What you need to do
Look through the records below and copy each line that includes the word "rectangle".

Input data
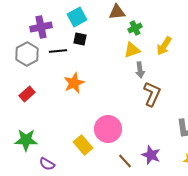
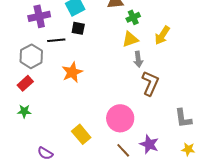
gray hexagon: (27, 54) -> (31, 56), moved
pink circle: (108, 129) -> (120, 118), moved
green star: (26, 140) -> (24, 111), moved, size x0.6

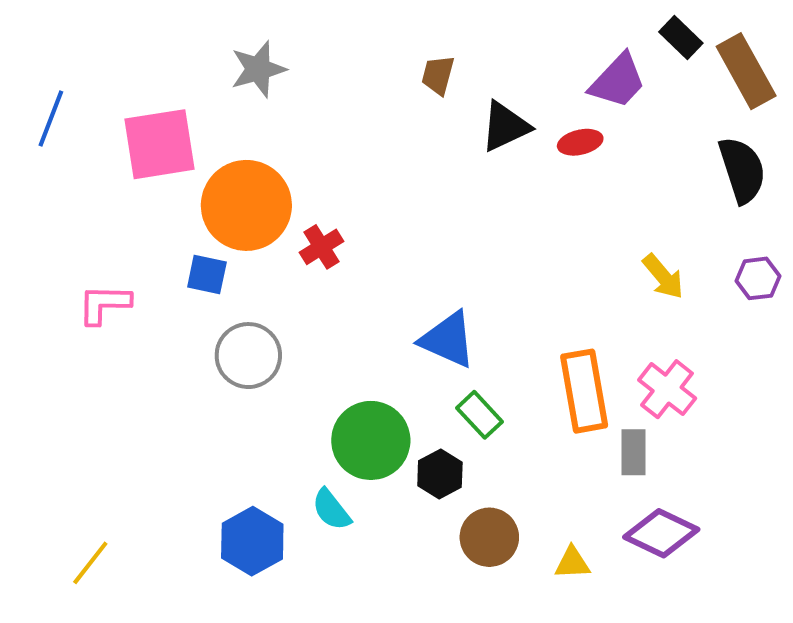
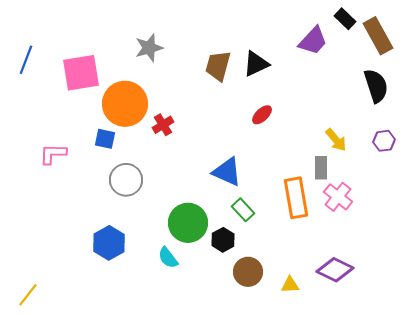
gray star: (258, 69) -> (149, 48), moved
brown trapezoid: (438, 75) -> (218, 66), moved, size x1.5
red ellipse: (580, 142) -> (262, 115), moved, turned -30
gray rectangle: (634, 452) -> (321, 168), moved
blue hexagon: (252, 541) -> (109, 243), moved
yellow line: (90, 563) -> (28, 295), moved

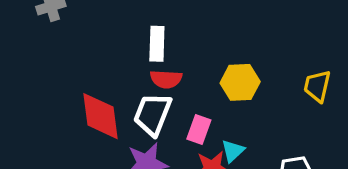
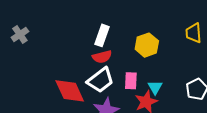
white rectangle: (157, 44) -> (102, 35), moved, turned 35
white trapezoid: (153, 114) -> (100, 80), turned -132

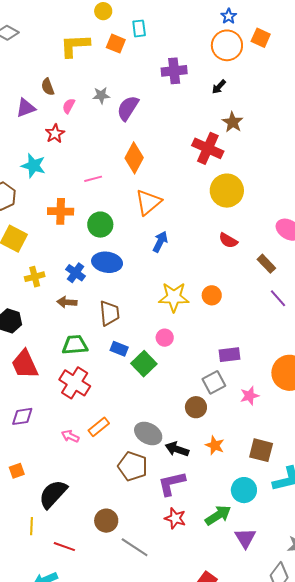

Written response
gray rectangle: (634, 452) -> (321, 168), moved
white rectangle: (157, 44) -> (102, 35), moved, turned 35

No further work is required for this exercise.